### [THE TASK]
In the entries below, count the lines that contain the word "tile" and give only that number.

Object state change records
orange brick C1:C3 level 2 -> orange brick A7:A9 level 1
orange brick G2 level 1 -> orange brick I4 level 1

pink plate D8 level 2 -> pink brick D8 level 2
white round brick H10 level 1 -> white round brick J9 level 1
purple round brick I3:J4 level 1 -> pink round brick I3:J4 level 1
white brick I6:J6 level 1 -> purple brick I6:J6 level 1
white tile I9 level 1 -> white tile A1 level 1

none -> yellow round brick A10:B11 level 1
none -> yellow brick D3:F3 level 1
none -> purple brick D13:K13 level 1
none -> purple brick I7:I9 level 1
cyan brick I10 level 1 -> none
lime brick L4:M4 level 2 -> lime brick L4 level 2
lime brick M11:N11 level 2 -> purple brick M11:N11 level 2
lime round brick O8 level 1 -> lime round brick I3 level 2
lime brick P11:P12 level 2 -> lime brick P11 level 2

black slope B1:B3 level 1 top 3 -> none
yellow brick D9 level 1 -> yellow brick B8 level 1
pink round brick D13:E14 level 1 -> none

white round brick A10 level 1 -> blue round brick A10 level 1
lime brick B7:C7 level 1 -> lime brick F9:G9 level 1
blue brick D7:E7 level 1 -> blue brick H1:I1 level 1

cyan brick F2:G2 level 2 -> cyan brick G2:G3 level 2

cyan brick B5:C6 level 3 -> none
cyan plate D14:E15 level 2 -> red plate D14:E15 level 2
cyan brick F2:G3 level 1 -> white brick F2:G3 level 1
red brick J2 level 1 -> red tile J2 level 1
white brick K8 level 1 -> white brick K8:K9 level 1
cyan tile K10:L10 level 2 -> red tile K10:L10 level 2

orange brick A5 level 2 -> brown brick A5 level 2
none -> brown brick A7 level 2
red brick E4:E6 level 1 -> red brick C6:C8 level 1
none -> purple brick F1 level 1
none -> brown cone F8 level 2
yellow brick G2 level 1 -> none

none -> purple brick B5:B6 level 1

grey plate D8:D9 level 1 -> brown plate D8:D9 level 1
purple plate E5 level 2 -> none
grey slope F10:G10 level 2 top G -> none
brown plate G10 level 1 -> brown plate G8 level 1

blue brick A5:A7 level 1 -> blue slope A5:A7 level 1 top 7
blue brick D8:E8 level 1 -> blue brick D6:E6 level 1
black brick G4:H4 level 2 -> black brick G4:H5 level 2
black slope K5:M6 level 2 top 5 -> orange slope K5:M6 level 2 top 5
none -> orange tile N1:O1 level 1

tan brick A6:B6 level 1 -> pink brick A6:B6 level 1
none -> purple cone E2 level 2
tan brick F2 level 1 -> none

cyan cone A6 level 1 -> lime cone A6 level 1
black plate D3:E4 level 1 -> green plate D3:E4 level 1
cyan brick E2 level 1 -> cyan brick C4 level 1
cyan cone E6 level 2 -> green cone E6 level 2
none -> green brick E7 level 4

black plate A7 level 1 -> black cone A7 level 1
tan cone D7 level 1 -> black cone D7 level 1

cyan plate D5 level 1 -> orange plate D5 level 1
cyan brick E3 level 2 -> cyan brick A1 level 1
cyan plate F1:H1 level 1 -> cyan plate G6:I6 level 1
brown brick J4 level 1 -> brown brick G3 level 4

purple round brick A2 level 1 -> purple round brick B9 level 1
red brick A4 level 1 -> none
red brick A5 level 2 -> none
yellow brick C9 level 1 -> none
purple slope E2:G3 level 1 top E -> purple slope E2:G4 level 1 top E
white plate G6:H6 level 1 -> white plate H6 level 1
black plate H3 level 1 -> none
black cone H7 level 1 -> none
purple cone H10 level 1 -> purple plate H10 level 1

### [REPLY TO THE EXERCISE]
4